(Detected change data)
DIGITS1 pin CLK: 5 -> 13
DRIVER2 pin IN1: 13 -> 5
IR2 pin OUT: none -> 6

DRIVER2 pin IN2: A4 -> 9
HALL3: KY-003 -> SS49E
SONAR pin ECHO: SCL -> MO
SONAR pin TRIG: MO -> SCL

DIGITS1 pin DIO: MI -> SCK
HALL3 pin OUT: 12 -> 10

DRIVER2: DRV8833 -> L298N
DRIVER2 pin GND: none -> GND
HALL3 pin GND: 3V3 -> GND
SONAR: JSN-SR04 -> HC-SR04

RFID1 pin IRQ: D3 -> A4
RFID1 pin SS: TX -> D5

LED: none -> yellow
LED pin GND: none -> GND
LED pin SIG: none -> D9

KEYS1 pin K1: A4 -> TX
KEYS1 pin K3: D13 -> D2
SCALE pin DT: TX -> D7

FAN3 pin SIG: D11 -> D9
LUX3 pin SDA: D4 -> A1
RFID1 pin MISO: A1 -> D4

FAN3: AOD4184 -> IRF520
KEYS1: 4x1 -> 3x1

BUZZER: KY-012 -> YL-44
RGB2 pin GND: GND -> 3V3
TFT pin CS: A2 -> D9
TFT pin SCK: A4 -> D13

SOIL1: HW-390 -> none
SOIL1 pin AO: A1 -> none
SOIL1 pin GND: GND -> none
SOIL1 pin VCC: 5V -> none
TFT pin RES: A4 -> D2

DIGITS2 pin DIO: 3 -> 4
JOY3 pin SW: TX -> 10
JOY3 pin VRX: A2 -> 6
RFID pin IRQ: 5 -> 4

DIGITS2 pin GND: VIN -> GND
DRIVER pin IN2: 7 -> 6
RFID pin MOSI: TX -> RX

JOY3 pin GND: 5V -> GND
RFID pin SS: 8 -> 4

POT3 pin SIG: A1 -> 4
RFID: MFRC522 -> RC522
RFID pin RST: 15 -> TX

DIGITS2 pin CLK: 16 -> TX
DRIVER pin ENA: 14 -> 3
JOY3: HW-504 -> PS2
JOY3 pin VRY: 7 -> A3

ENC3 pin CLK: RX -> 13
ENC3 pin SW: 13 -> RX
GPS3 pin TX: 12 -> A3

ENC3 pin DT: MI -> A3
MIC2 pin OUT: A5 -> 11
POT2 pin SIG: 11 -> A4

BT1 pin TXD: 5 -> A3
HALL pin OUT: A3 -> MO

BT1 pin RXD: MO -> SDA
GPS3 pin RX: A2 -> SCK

- [TASK TO COMPLETE] Identify the lines in the entries that hold "none" and return each one.

- [TASK ANSWER]
IR2 pin OUT: none -> 6
DRIVER2 pin GND: none -> GND
LED: none -> yellow
LED pin GND: none -> GND
LED pin SIG: none -> D9
SOIL1: HW-390 -> none
SOIL1 pin AO: A1 -> none
SOIL1 pin GND: GND -> none
SOIL1 pin VCC: 5V -> none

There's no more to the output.